*** Opening Provided material ***

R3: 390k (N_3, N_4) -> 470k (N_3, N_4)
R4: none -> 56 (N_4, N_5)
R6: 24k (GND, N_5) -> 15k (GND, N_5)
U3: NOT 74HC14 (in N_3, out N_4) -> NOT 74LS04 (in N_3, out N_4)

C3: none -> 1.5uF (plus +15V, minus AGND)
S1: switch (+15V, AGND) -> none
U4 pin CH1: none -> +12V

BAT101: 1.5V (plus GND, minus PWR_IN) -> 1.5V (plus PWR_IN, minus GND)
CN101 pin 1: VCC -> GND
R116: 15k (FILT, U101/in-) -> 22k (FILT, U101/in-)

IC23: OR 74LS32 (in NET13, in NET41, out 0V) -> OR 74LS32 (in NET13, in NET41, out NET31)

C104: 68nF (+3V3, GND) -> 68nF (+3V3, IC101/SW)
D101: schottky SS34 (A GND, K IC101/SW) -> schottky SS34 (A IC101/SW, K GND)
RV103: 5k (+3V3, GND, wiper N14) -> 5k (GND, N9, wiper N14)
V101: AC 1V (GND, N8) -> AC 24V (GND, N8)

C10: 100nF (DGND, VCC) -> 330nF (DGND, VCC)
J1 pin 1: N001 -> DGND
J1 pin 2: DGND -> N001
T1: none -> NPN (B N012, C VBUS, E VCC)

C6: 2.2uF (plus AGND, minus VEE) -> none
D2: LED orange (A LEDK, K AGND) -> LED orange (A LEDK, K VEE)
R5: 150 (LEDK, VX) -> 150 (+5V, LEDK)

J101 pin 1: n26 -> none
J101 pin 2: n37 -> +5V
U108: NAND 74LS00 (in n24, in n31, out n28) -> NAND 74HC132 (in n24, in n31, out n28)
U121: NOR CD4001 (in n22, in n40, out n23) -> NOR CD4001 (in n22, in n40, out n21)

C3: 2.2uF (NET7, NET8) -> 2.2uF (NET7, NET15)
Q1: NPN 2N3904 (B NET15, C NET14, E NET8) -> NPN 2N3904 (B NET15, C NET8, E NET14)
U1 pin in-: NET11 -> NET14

*** Closing Provided material ***

■ **The task**:
Show every line of the entries above where the word "AGND" occurs.

■ **Answer box**:
C3: none -> 1.5uF (plus +15V, minus AGND)
S1: switch (+15V, AGND) -> none
C6: 2.2uF (plus AGND, minus VEE) -> none
D2: LED orange (A LEDK, K AGND) -> LED orange (A LEDK, K VEE)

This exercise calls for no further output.